TASK BRIEF:
Set down exactly each line of the entries below, beginning at the one that contains "LDR203: GL5516 (GND, U206/P1.7)" and ending at the last, and no others.

DATA TO EXAMINE:
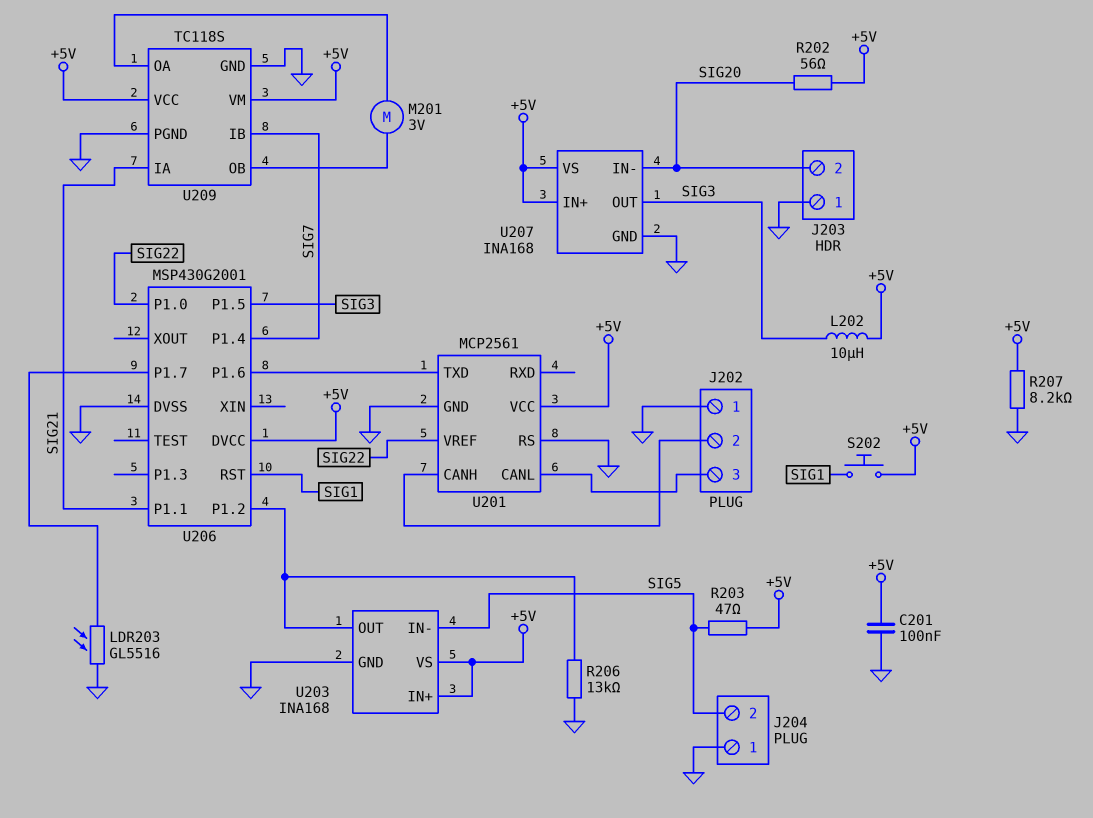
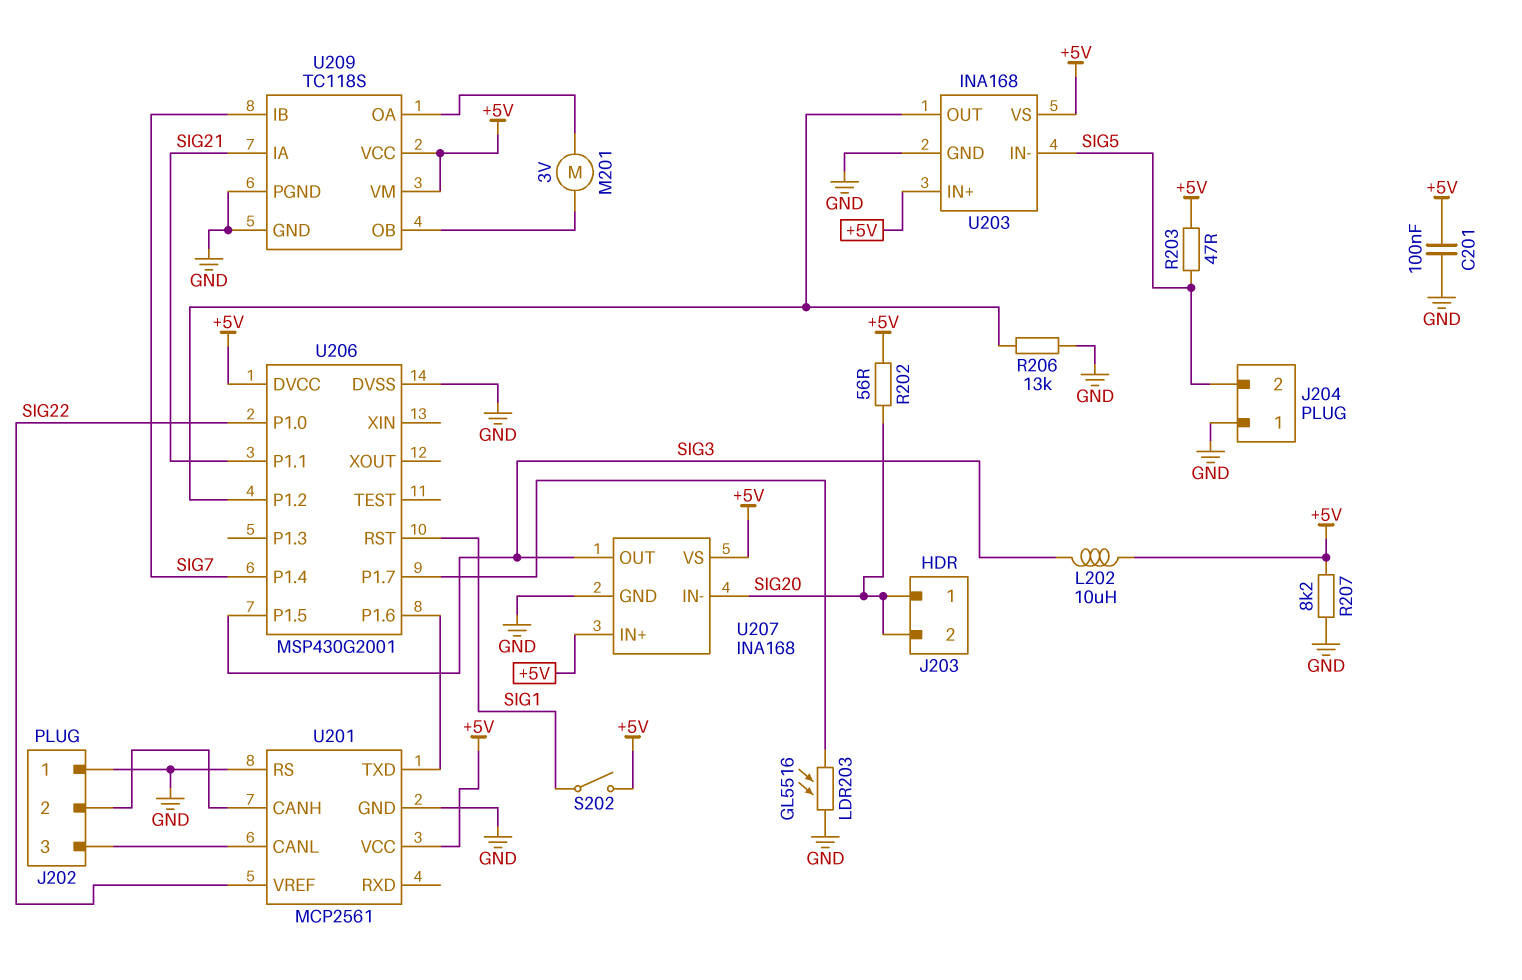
J203 pin 1: GND -> SIG20
S202: button (+5V, SIG1) -> switch (+5V, SIG1)

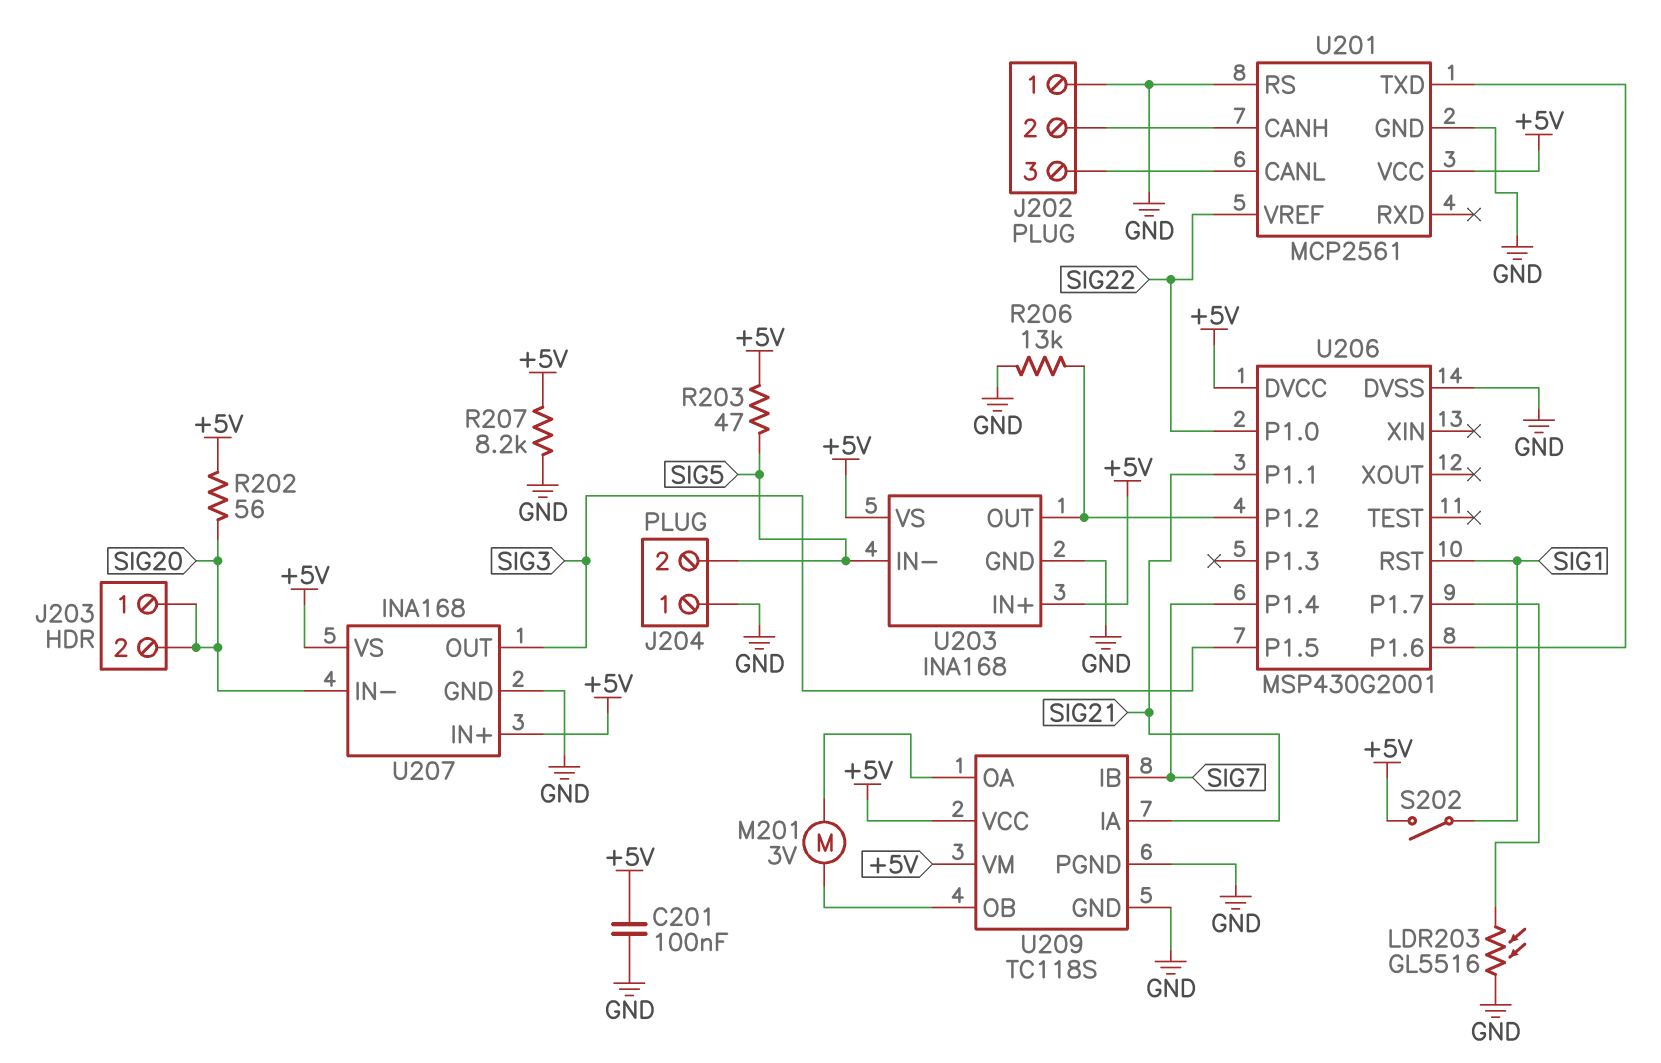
L202: 10uH (+5V, SIG3) -> none

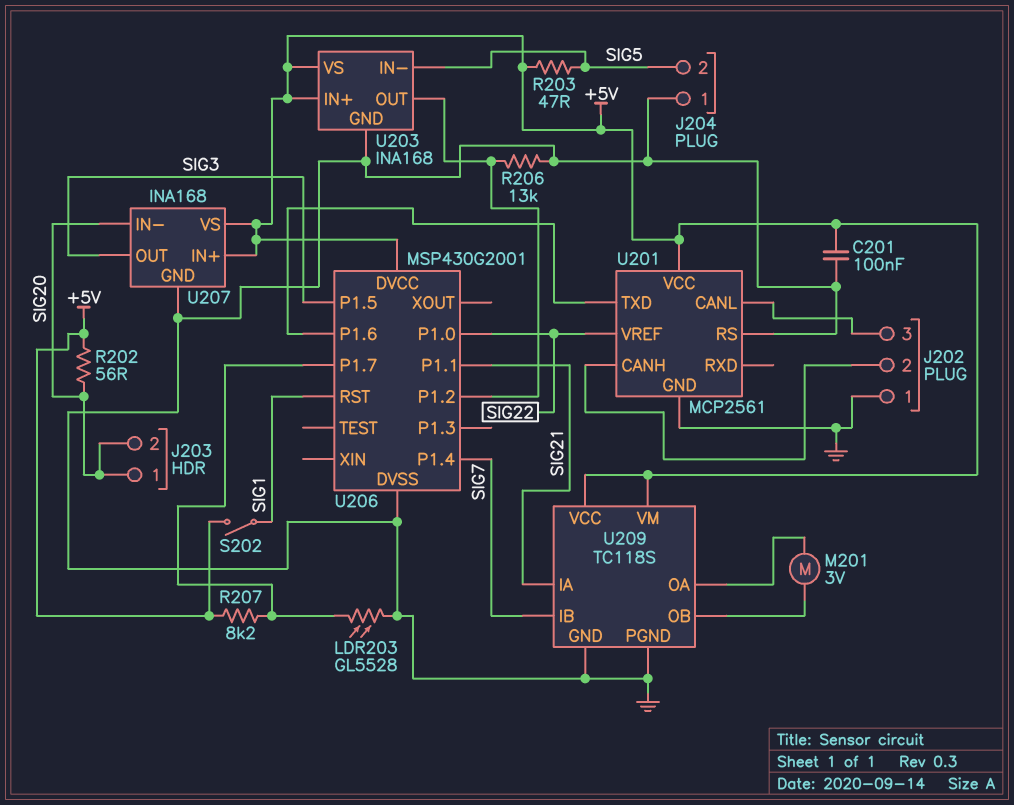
LDR203: GL5516 (GND, U206/P1.7) -> GL5528 (GND, U206/P1.7)
R207: 8.2k (+5V, GND) -> 8.2k (+5V, U206/P1.7)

EXERCISE SOLUTION:
LDR203: GL5516 (GND, U206/P1.7) -> GL5528 (GND, U206/P1.7)
R207: 8.2k (+5V, GND) -> 8.2k (+5V, U206/P1.7)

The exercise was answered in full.